TASK TO COMPLETE
Would you copy exactly the lines in the data below from the one that has "C6: 220pF (GND, W3) -> 3.3nF (GND, W3)" through the one that has "C7: 220nF (GND, VDD) -> 220nF (+24V, VDD)", dropping any pictures?

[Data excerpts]

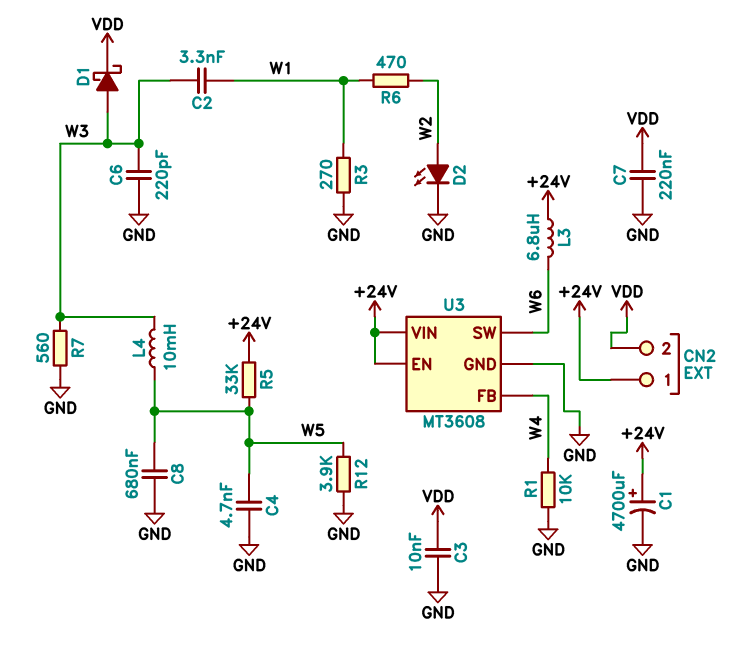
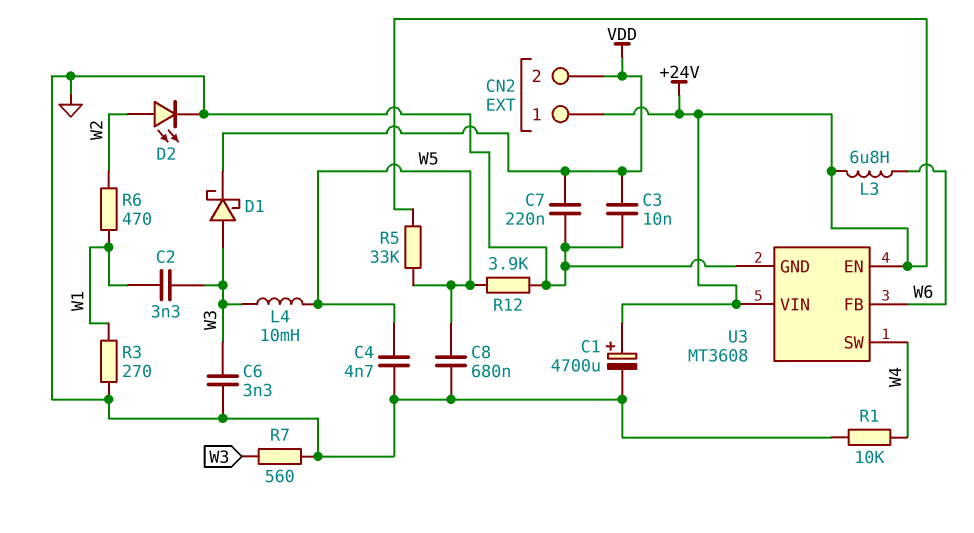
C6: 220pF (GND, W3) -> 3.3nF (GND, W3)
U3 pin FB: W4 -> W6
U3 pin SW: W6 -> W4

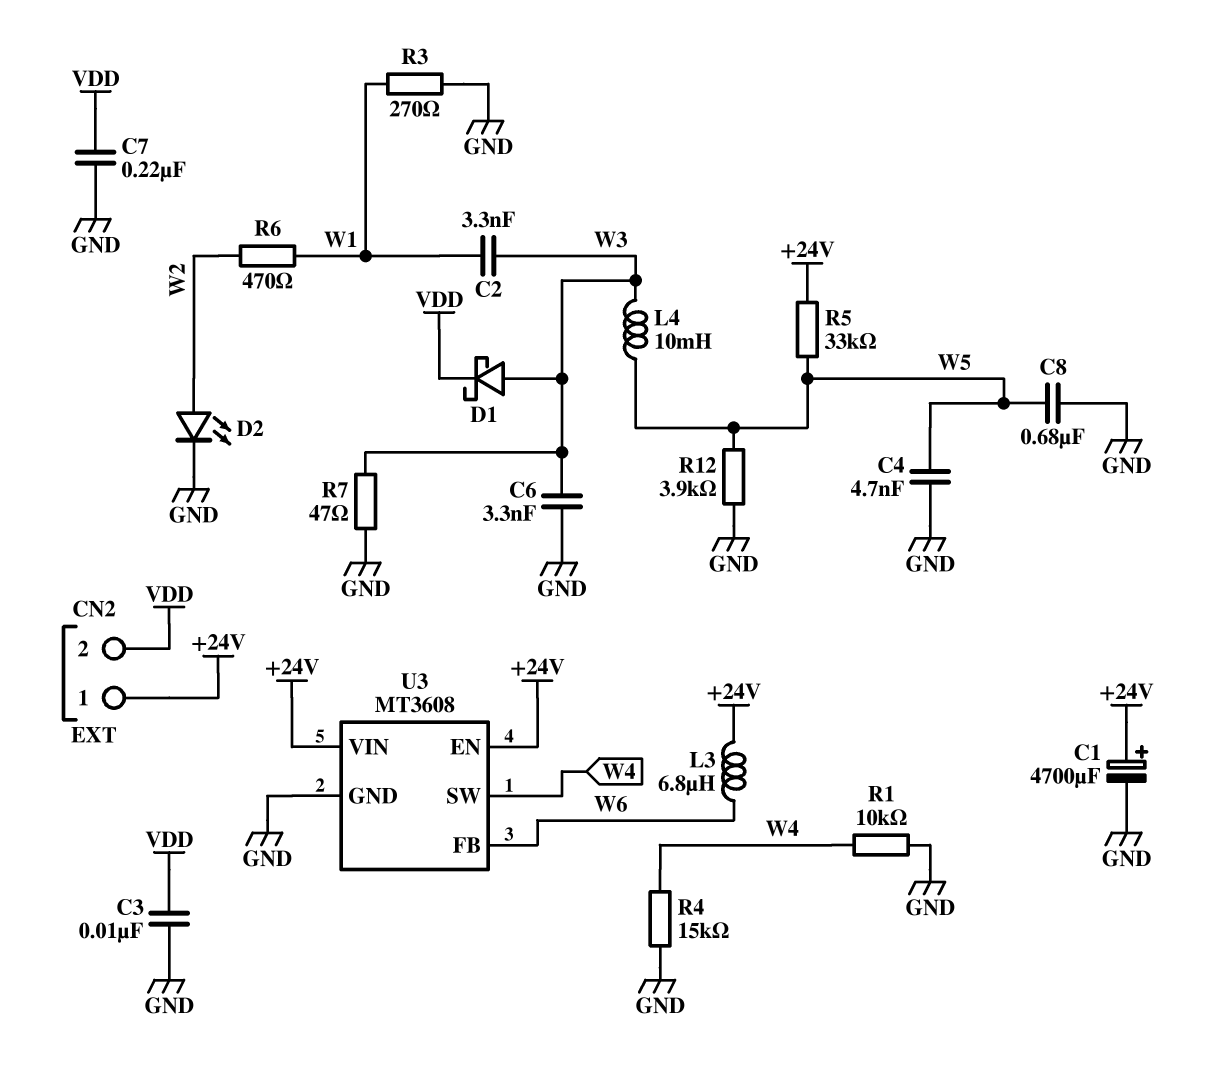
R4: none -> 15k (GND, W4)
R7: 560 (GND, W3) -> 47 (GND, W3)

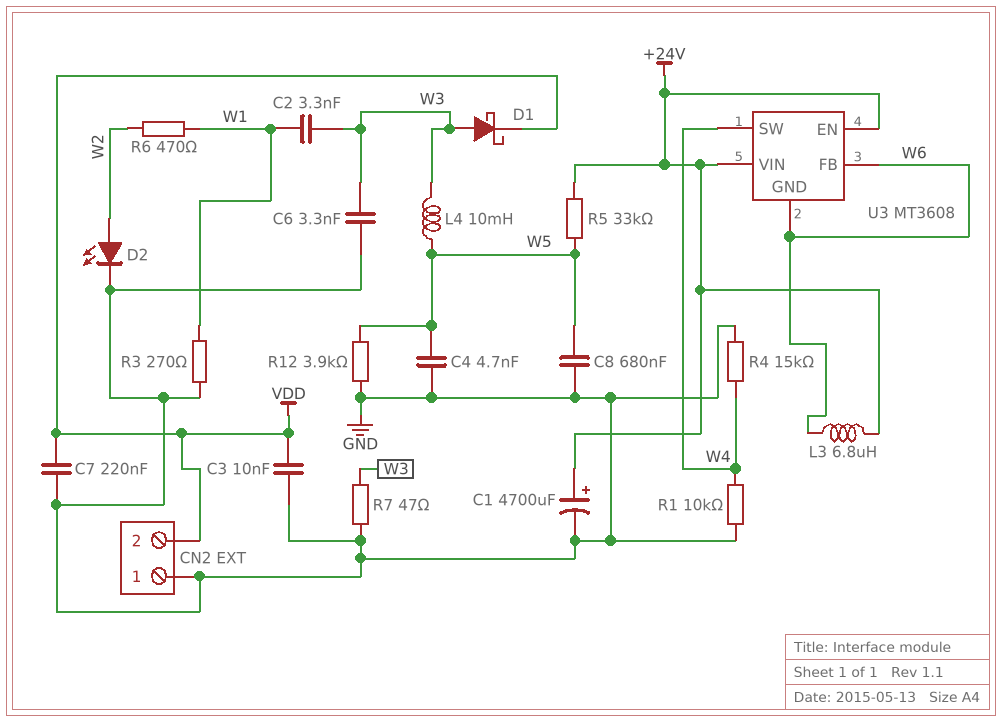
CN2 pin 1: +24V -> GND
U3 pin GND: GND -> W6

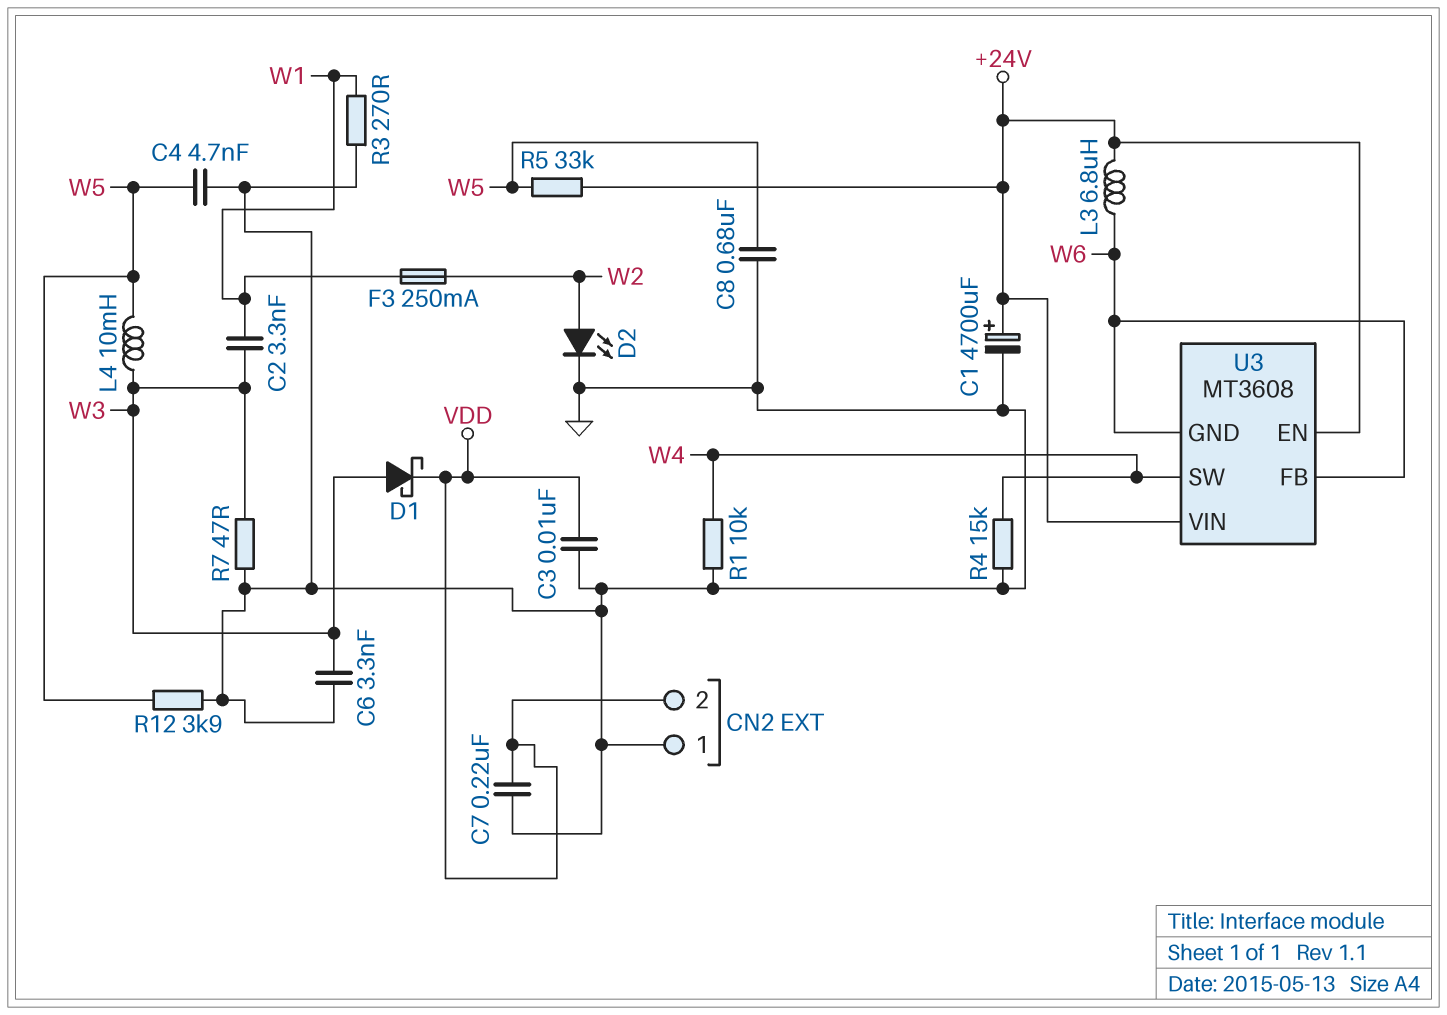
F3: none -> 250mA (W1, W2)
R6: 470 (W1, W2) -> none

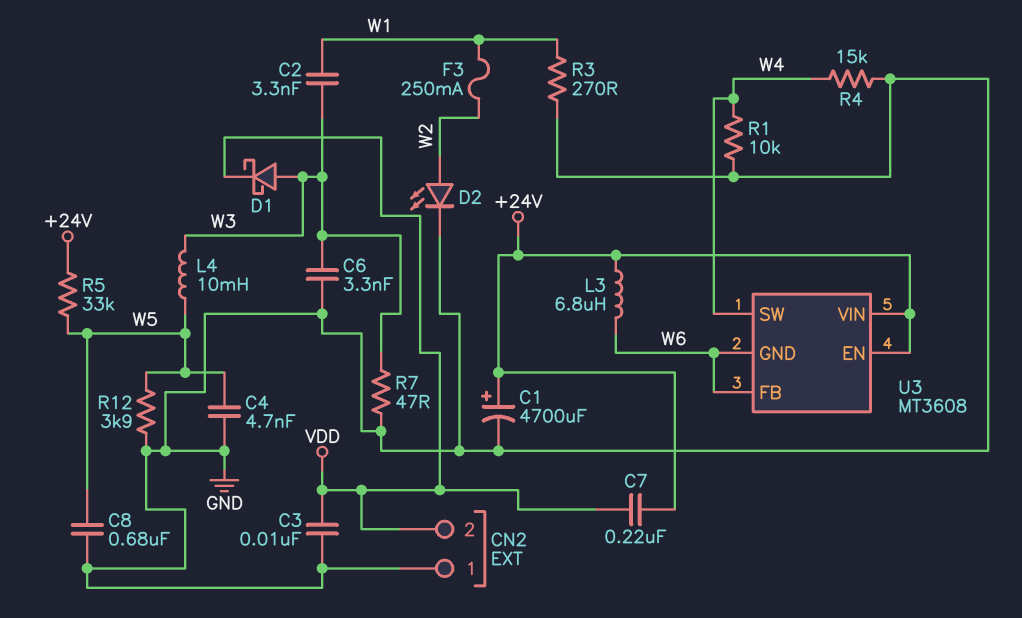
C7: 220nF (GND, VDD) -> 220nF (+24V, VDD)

...

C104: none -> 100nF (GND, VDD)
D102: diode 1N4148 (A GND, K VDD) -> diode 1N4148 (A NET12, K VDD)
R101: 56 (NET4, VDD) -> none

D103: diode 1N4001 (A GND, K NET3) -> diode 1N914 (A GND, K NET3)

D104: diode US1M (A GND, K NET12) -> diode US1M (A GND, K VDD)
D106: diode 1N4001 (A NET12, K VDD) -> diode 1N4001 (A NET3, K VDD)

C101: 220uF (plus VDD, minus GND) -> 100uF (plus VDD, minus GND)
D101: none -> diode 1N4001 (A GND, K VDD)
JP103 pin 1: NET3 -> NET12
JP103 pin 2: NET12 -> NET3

YOUR RESPONSE
C6: 220pF (GND, W3) -> 3.3nF (GND, W3)
U3 pin FB: W4 -> W6
U3 pin SW: W6 -> W4

R4: none -> 15k (GND, W4)
R7: 560 (GND, W3) -> 47 (GND, W3)

CN2 pin 1: +24V -> GND
U3 pin GND: GND -> W6

F3: none -> 250mA (W1, W2)
R6: 470 (W1, W2) -> none

C7: 220nF (GND, VDD) -> 220nF (+24V, VDD)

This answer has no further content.